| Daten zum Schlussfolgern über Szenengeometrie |
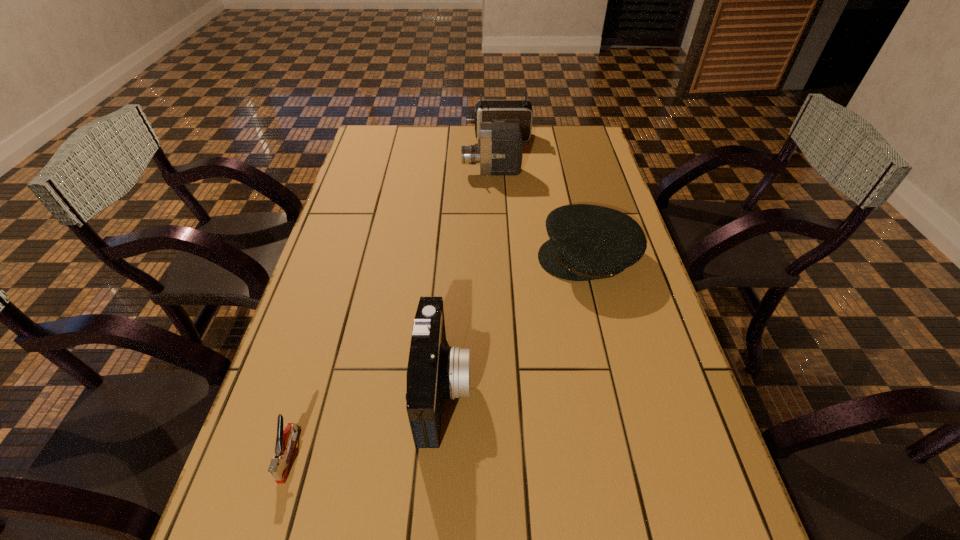
The width and height of the screenshot is (960, 540). In order to click on free space located 0.330m at the front of the second farthest camcorder, highlighting the lens in this screenshot , I will do `click(371, 172)`.

Where is `vacant space located at the front of the second farthest camcorder, highlighting the lens`? Image resolution: width=960 pixels, height=540 pixels. vacant space located at the front of the second farthest camcorder, highlighting the lens is located at coordinates (423, 172).

Where is `free point located 0.230m at the front of the second farthest camcorder, highlighting the lens`? free point located 0.230m at the front of the second farthest camcorder, highlighting the lens is located at coordinates (398, 172).

What are the coordinates of `vacant space located on the lens of the nearest camcorder` in the screenshot? It's located at (606, 388).

You are a GUI agent. You are given a task and a screenshot of the screen. Output one action in this format:
    pyautogui.click(x=<x>, y=<y>)
    Task: Click on the vacant region located on the front-facing side of the beret
    The image size is (960, 540).
    Given the screenshot: What is the action you would take?
    pyautogui.click(x=462, y=258)

Image resolution: width=960 pixels, height=540 pixels. Identify the location of vacant space located 0.100m on the front-facing side of the beret. (503, 258).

| Deine Aufgabe |
Schreib alle Datensätze oben wortgetreu ab und lass dabei die Bilder weg.

| Deine Lösung |
The width and height of the screenshot is (960, 540). In order to click on free space located 0.330m at the front of the second farthest camcorder, highlighting the lens in this screenshot , I will do `click(371, 172)`.

Where is `vacant space located at the front of the second farthest camcorder, highlighting the lens`? Image resolution: width=960 pixels, height=540 pixels. vacant space located at the front of the second farthest camcorder, highlighting the lens is located at coordinates (423, 172).

Where is `free point located 0.230m at the front of the second farthest camcorder, highlighting the lens`? free point located 0.230m at the front of the second farthest camcorder, highlighting the lens is located at coordinates (398, 172).

What are the coordinates of `vacant space located on the lens of the nearest camcorder` in the screenshot? It's located at (606, 388).

You are a GUI agent. You are given a task and a screenshot of the screen. Output one action in this format:
    pyautogui.click(x=<x>, y=<y>)
    Task: Click on the vacant region located on the front-facing side of the beret
    The image size is (960, 540).
    Given the screenshot: What is the action you would take?
    pyautogui.click(x=462, y=258)

Image resolution: width=960 pixels, height=540 pixels. Identify the location of vacant space located 0.100m on the front-facing side of the beret. (503, 258).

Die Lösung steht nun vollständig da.